◆ Brief: Set down again exactly the lines of the listing below that fall between the line holding "R8: 470 (IC3/OUT, N_5) -> 2.2k (IC3/OUT, N_5)" and the line holding "C1: 33nF (0V, SIG1) -> 33nF (0V, VDD)", inclusive.

◆ Dataset excerpts:
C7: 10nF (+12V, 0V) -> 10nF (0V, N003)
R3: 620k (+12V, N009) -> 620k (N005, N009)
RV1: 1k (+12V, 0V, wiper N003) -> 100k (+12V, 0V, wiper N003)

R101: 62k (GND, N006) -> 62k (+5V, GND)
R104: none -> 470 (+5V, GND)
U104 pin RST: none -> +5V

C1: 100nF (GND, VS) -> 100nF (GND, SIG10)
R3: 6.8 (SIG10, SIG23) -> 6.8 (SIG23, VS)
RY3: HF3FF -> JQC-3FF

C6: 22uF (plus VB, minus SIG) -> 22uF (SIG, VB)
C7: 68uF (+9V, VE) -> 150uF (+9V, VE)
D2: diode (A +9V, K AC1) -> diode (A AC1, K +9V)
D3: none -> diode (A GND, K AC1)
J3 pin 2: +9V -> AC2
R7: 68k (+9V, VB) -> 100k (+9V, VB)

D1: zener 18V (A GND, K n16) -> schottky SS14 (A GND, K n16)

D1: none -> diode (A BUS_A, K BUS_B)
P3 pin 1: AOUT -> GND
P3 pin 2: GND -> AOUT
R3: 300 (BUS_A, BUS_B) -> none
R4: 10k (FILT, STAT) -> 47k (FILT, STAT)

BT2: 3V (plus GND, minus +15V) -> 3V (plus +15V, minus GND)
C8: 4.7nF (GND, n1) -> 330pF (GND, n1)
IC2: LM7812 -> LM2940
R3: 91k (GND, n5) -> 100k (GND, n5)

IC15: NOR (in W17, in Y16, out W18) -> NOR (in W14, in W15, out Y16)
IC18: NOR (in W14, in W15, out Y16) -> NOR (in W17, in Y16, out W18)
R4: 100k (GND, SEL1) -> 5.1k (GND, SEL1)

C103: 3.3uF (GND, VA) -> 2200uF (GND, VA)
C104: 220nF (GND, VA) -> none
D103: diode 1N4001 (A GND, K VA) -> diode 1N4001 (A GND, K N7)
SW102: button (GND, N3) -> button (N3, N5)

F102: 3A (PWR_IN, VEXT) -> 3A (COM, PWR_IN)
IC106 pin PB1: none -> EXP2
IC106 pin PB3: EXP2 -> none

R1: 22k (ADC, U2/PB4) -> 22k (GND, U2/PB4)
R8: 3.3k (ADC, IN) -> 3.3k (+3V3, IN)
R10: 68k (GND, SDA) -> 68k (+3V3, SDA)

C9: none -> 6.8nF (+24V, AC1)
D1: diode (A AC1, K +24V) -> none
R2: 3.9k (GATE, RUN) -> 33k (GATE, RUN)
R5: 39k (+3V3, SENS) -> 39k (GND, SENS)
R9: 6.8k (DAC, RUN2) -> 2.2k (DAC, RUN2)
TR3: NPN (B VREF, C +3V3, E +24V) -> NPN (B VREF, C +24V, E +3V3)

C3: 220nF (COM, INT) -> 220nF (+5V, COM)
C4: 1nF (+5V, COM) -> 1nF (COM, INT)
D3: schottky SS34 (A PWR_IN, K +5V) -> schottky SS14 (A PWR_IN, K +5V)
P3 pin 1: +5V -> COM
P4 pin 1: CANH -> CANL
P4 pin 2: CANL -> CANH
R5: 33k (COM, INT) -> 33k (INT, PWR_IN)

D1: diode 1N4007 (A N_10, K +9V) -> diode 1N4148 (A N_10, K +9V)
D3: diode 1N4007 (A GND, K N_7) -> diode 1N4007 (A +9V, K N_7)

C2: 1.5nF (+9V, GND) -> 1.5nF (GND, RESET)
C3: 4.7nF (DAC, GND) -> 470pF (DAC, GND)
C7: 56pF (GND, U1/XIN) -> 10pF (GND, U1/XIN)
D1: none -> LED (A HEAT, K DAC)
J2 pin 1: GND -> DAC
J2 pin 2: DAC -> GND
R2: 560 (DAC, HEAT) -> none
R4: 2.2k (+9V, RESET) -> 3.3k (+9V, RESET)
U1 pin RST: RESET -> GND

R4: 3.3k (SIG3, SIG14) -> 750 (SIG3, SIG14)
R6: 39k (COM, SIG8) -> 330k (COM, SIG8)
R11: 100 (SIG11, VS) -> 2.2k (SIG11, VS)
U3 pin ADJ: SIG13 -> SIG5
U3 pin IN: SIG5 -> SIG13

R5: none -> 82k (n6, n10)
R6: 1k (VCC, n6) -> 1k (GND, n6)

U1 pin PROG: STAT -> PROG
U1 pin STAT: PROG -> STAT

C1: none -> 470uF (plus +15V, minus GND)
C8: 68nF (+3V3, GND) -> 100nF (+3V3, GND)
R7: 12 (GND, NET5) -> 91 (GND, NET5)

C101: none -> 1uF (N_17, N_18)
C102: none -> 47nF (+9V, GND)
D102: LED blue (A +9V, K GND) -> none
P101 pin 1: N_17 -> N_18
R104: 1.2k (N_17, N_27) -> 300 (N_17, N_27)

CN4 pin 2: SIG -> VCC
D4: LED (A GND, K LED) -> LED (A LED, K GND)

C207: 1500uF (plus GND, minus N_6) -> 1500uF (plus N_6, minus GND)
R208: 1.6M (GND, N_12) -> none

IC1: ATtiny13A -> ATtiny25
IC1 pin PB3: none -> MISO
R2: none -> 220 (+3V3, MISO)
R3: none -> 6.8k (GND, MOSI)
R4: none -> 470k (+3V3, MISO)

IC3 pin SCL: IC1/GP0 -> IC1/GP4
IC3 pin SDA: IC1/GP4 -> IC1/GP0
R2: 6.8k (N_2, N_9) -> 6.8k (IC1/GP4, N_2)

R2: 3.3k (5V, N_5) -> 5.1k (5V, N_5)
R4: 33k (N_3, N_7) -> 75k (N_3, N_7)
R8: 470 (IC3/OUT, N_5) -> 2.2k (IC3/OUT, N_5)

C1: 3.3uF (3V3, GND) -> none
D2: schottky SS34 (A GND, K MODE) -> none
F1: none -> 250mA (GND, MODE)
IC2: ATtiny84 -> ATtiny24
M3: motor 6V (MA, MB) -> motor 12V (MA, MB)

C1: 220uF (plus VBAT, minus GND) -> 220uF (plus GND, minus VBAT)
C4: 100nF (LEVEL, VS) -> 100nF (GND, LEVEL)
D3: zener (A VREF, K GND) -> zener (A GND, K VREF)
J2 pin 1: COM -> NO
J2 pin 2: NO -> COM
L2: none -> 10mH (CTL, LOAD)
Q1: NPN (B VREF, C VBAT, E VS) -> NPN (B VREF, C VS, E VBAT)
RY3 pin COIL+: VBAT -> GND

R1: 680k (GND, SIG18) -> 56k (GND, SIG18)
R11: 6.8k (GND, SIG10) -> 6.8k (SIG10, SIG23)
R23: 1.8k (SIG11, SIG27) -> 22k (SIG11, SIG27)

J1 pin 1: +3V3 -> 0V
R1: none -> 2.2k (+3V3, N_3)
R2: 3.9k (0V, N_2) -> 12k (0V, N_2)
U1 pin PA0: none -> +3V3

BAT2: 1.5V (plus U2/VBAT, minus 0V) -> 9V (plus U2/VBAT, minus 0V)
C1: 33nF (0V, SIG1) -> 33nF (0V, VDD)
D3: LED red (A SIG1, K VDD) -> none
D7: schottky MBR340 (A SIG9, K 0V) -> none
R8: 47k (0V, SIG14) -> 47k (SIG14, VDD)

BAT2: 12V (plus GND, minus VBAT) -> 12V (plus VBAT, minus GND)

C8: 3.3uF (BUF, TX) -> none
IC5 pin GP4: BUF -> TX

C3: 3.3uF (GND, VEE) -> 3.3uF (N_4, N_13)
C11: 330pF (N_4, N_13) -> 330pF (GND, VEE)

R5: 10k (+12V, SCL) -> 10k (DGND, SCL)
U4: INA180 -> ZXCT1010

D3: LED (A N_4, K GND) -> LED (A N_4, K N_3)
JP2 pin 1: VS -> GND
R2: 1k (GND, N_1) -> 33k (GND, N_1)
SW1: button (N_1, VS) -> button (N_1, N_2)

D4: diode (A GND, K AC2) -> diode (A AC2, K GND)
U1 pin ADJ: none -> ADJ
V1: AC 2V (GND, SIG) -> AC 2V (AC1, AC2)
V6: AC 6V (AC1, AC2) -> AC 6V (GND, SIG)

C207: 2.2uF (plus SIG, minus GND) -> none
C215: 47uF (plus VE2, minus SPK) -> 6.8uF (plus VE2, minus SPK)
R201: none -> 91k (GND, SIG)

◆ Answer section:
R8: 470 (IC3/OUT, N_5) -> 2.2k (IC3/OUT, N_5)

C1: 3.3uF (3V3, GND) -> none
D2: schottky SS34 (A GND, K MODE) -> none
F1: none -> 250mA (GND, MODE)
IC2: ATtiny84 -> ATtiny24
M3: motor 6V (MA, MB) -> motor 12V (MA, MB)

C1: 220uF (plus VBAT, minus GND) -> 220uF (plus GND, minus VBAT)
C4: 100nF (LEVEL, VS) -> 100nF (GND, LEVEL)
D3: zener (A VREF, K GND) -> zener (A GND, K VREF)
J2 pin 1: COM -> NO
J2 pin 2: NO -> COM
L2: none -> 10mH (CTL, LOAD)
Q1: NPN (B VREF, C VBAT, E VS) -> NPN (B VREF, C VS, E VBAT)
RY3 pin COIL+: VBAT -> GND

R1: 680k (GND, SIG18) -> 56k (GND, SIG18)
R11: 6.8k (GND, SIG10) -> 6.8k (SIG10, SIG23)
R23: 1.8k (SIG11, SIG27) -> 22k (SIG11, SIG27)

J1 pin 1: +3V3 -> 0V
R1: none -> 2.2k (+3V3, N_3)
R2: 3.9k (0V, N_2) -> 12k (0V, N_2)
U1 pin PA0: none -> +3V3

BAT2: 1.5V (plus U2/VBAT, minus 0V) -> 9V (plus U2/VBAT, minus 0V)
C1: 33nF (0V, SIG1) -> 33nF (0V, VDD)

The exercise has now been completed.